DATA FOR THIS EXERCISE START

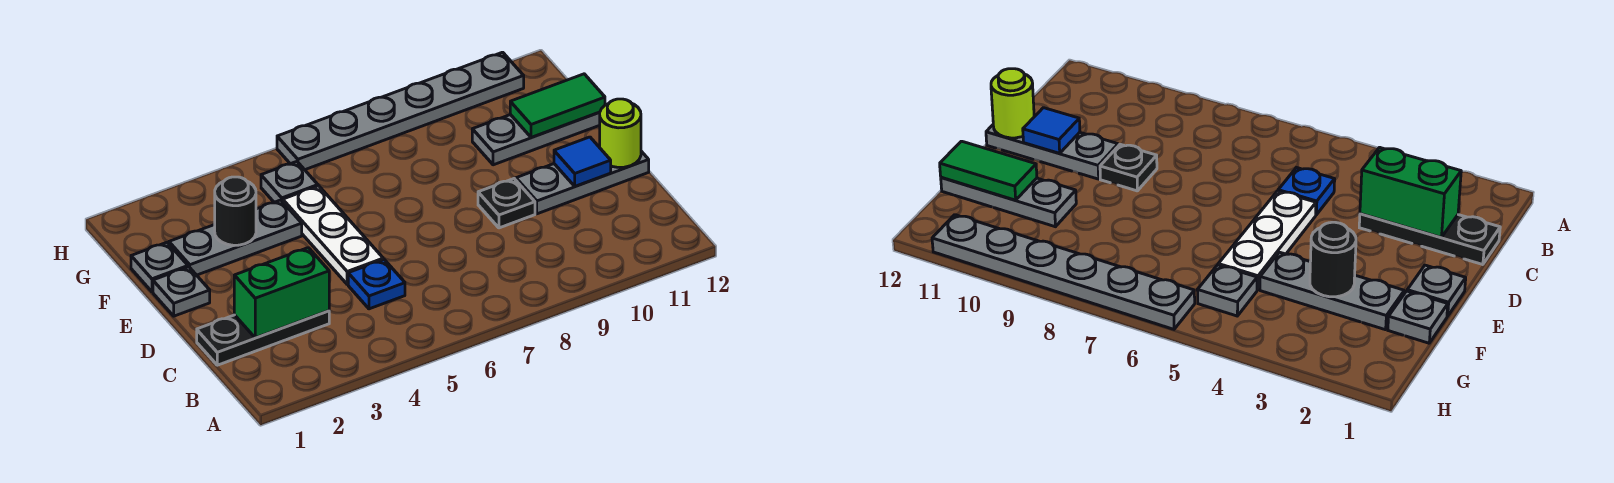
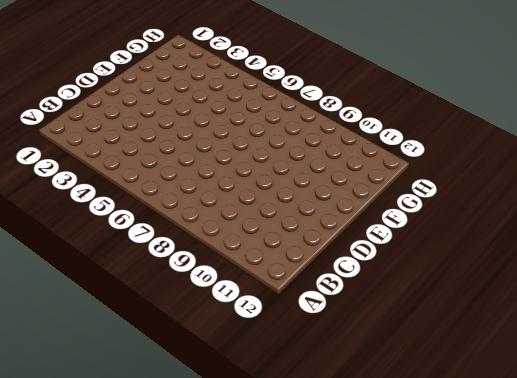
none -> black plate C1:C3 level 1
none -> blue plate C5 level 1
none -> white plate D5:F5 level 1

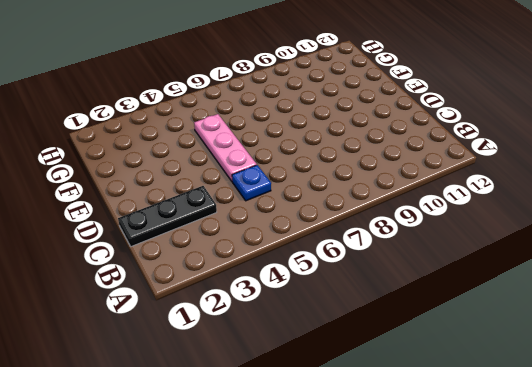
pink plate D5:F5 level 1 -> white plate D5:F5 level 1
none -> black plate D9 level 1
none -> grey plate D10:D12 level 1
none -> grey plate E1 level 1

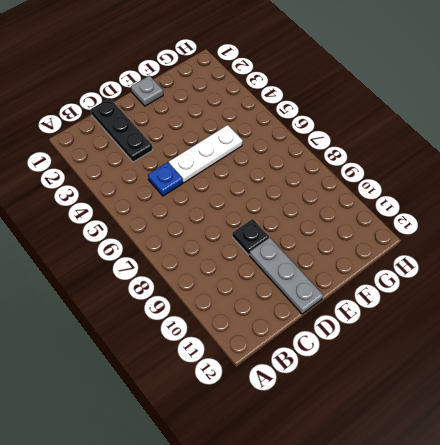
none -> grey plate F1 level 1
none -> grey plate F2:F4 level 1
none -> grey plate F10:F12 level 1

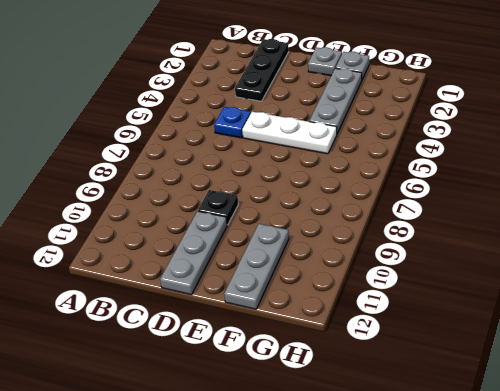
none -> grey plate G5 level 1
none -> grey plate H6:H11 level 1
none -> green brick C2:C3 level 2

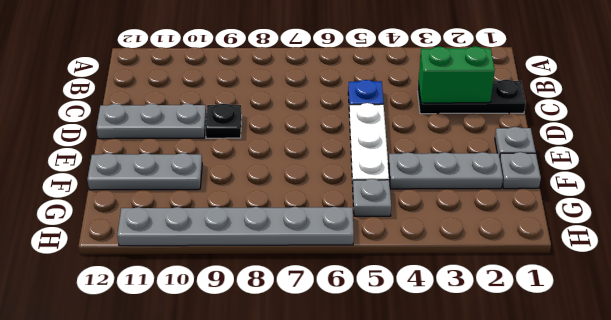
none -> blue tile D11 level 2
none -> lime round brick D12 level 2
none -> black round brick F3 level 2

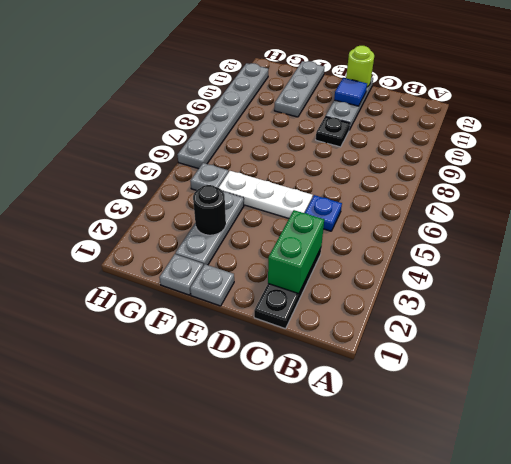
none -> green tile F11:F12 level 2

DATA FOR THIS EXERCISE END
DATA FOR THIS EXERCISE START

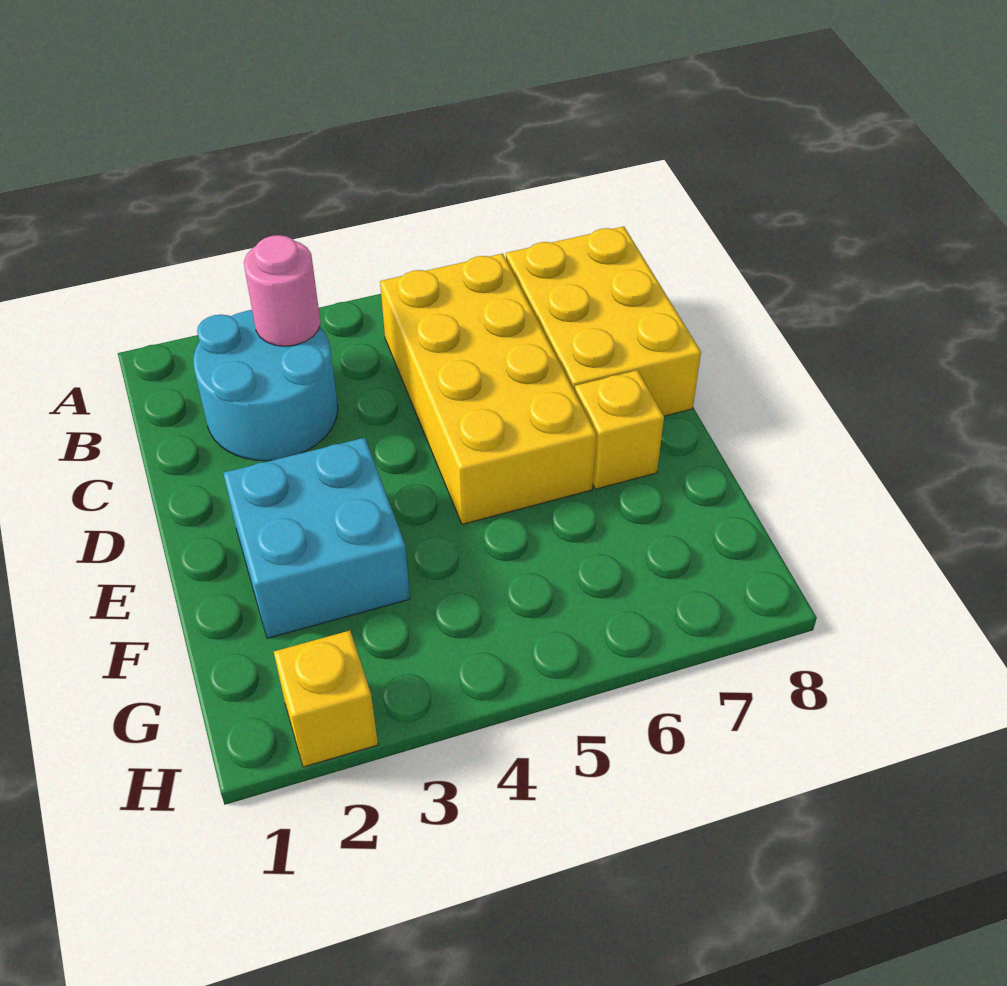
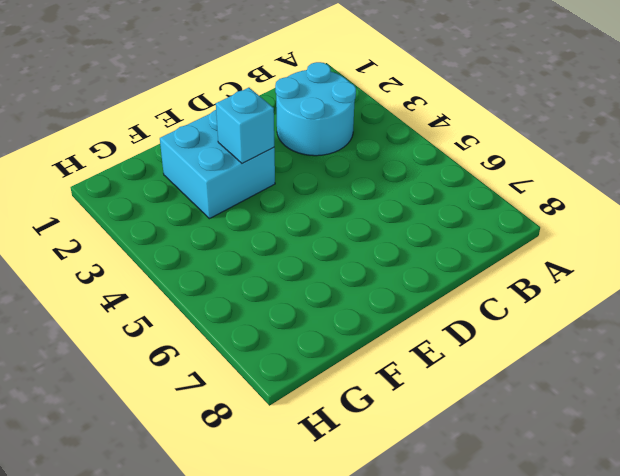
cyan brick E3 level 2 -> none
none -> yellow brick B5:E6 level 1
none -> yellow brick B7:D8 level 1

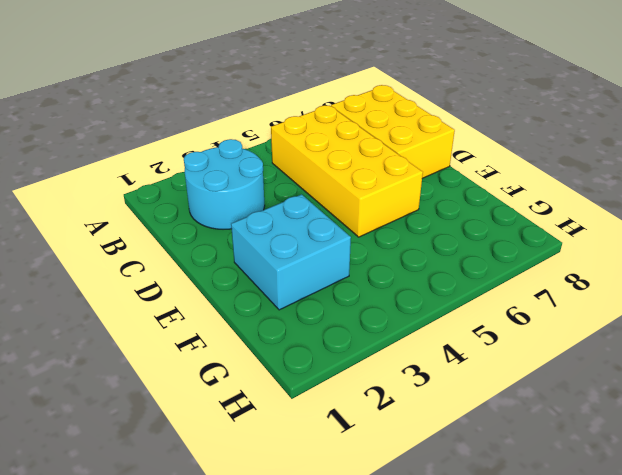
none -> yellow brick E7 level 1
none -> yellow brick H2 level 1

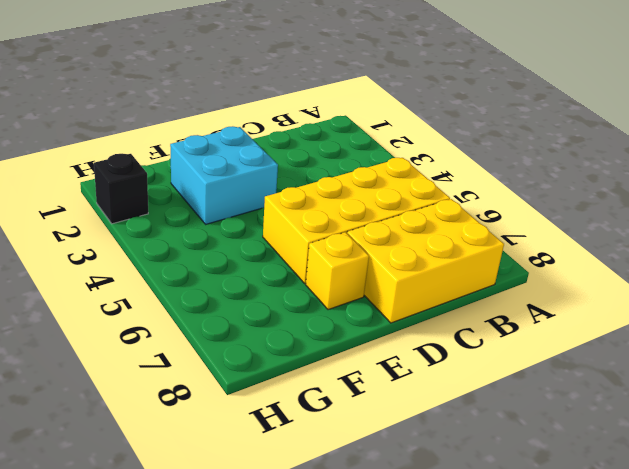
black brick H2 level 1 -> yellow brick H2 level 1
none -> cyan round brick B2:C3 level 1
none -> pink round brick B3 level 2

DATA FOR THIS EXERCISE END

EXERCISE DIRECTIONS:
The lines to set down run from the line with "none -> green brick C2:C3 level 2" up to and including the line with "none -> green tile F11:F12 level 2" in the entries above. Reproduce them exactly, with no pictures.

YOUR SOLUTION:
none -> green brick C2:C3 level 2

none -> blue tile D11 level 2
none -> lime round brick D12 level 2
none -> black round brick F3 level 2

none -> green tile F11:F12 level 2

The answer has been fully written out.